» DATA TO PROCESS
::::::
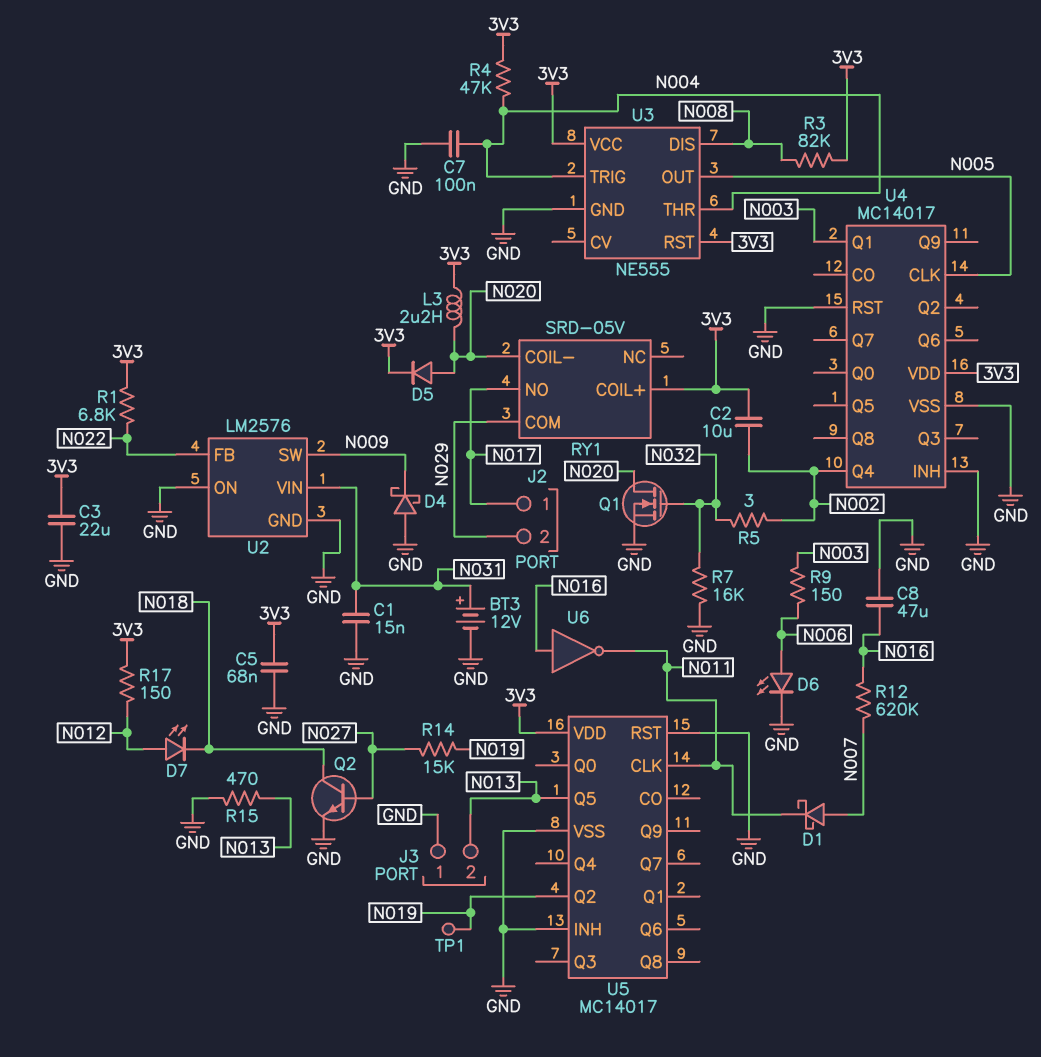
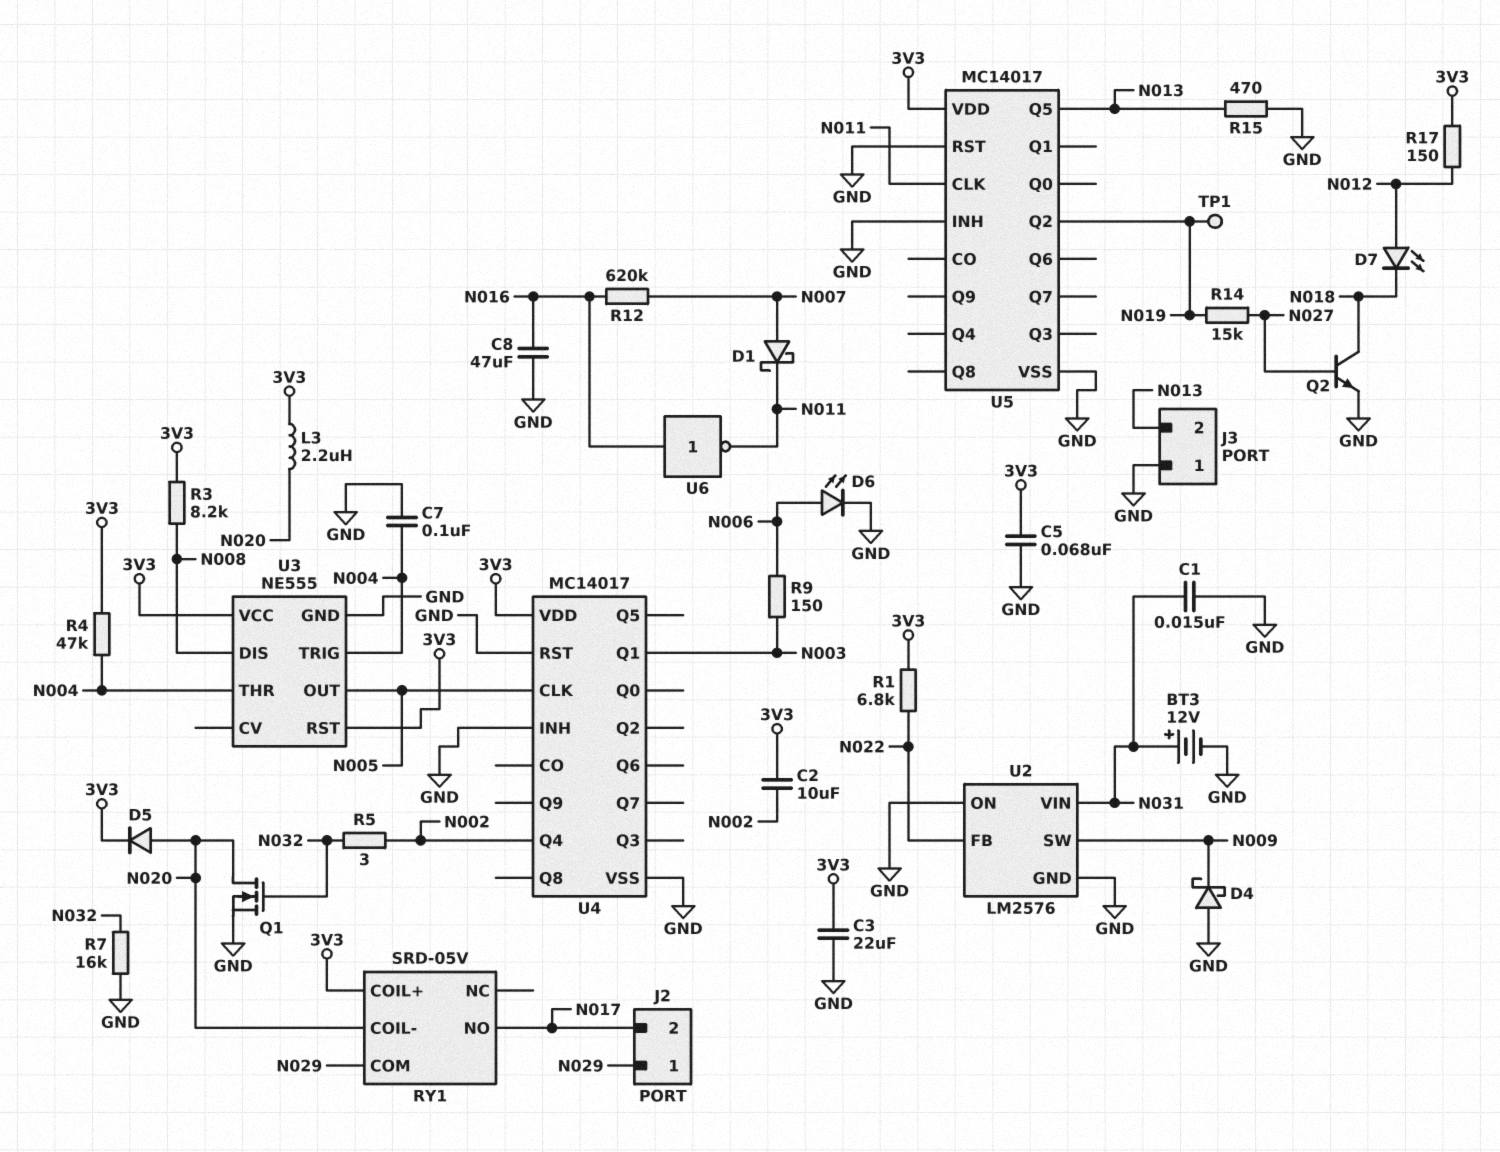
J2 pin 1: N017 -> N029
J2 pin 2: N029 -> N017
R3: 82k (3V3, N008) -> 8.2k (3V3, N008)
::::::
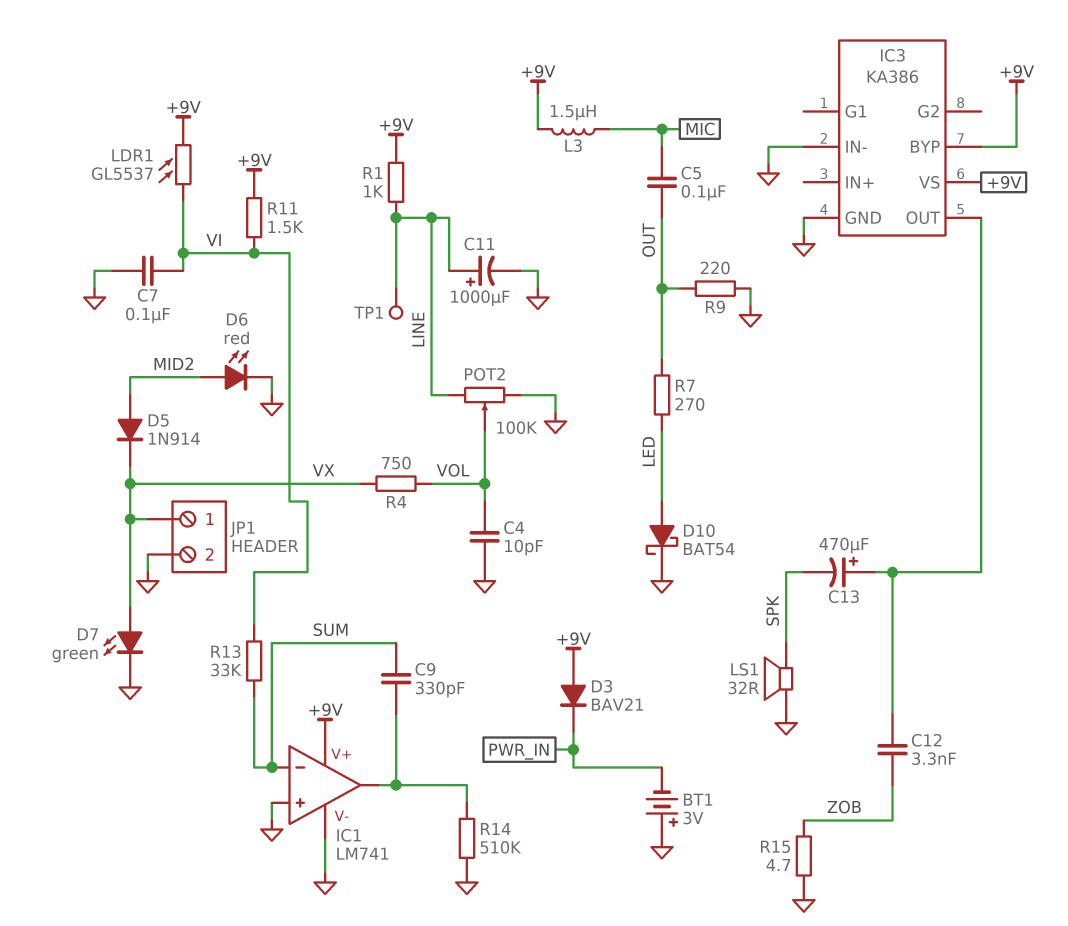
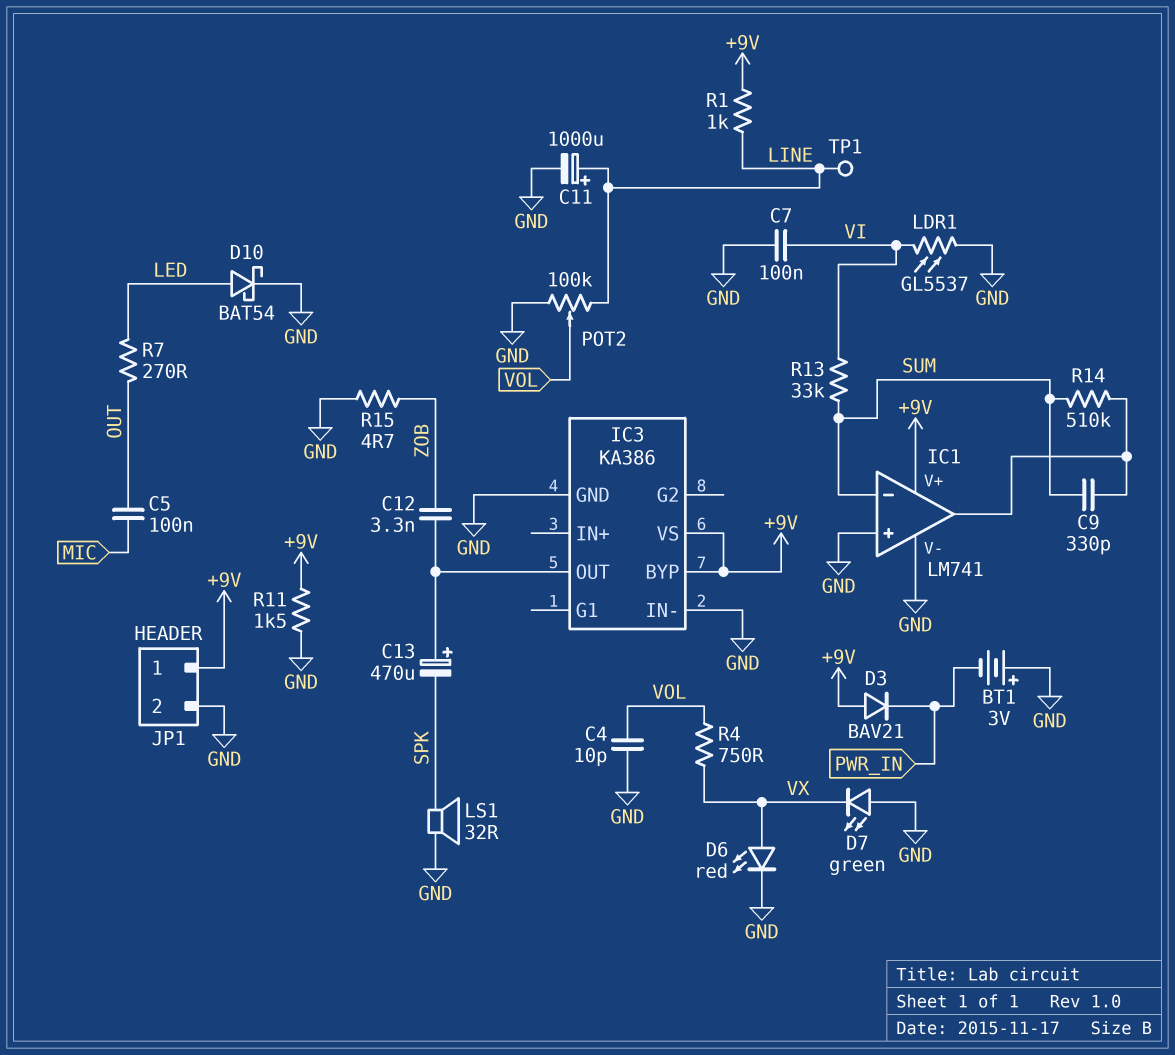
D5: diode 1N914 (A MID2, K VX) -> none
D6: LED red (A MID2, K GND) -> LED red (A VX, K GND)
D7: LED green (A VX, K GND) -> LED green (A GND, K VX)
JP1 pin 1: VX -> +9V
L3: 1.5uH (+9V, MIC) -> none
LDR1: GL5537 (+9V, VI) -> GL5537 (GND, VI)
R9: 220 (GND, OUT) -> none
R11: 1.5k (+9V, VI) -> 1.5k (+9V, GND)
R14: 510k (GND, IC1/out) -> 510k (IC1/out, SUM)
::::::
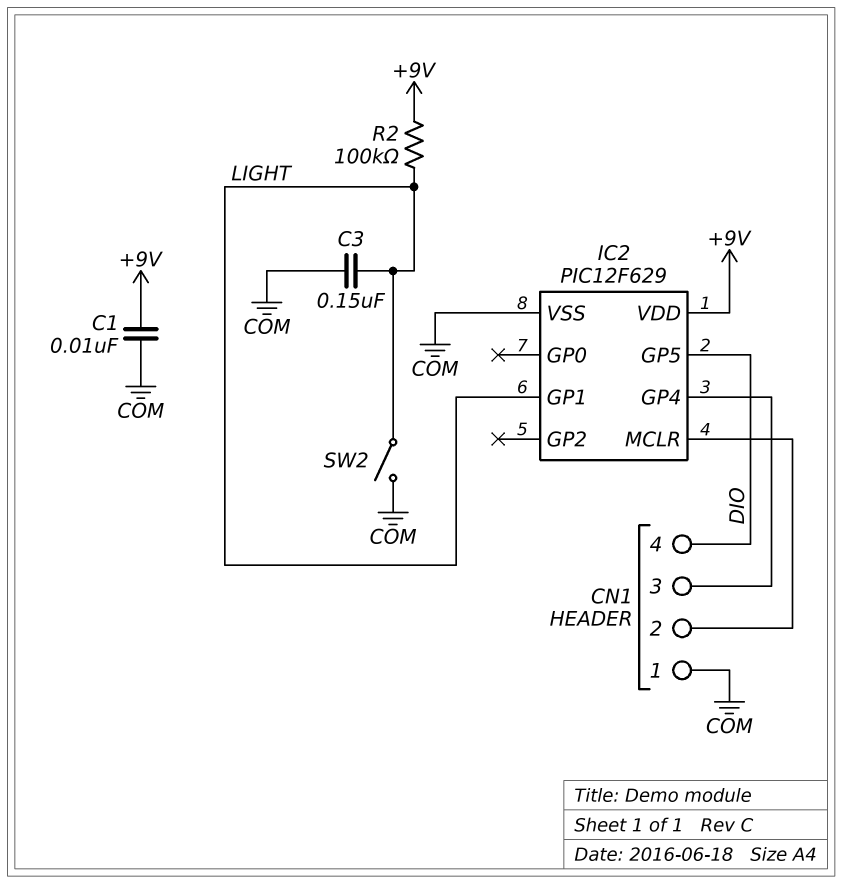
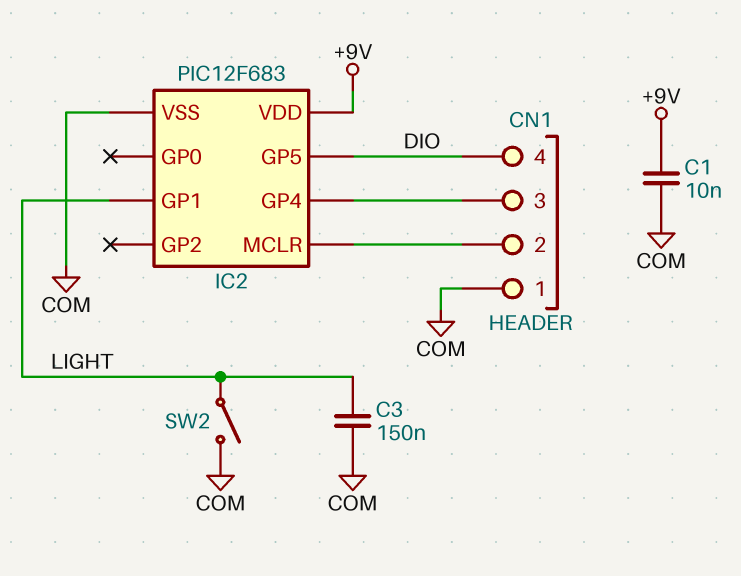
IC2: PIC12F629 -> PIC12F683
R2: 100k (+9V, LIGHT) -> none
::::::
Copy verbatim, from the listing above, each line from the one containing "R11: 1.5k (+9V, VI) -> 1.5k (+9V, GND)" down to the one containing "R14: 510k (GND, IC1/out)", inclusive.

» OUTPUT FOR THIS EXERCISE
R11: 1.5k (+9V, VI) -> 1.5k (+9V, GND)
R14: 510k (GND, IC1/out) -> 510k (IC1/out, SUM)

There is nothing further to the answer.